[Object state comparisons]
╭──
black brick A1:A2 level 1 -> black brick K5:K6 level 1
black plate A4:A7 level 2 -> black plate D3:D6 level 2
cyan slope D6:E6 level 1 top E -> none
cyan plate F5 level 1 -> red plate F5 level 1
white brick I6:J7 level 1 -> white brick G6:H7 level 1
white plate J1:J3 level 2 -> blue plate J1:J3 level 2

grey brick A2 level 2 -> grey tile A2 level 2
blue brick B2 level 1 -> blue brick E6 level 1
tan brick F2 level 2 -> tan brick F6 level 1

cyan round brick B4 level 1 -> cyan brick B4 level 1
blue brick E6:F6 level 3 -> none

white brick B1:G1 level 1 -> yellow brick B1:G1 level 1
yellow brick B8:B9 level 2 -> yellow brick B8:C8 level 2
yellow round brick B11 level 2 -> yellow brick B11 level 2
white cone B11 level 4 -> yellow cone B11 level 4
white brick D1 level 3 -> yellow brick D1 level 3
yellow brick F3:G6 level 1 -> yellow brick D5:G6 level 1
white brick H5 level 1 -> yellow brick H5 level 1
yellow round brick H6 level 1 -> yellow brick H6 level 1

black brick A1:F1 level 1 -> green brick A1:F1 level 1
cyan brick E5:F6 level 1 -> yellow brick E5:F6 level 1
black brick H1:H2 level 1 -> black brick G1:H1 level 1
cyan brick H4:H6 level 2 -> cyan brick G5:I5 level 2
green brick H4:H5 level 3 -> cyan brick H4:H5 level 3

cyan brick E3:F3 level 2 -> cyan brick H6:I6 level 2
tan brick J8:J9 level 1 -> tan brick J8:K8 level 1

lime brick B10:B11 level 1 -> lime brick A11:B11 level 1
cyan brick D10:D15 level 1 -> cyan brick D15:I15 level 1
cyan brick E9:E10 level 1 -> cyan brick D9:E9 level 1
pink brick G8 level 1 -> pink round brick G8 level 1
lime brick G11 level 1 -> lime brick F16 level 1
╰──
Goal of the exercise
Go line by line through the records above and copy each one containing "none".

Final answer
cyan slope D6:E6 level 1 top E -> none
blue brick E6:F6 level 3 -> none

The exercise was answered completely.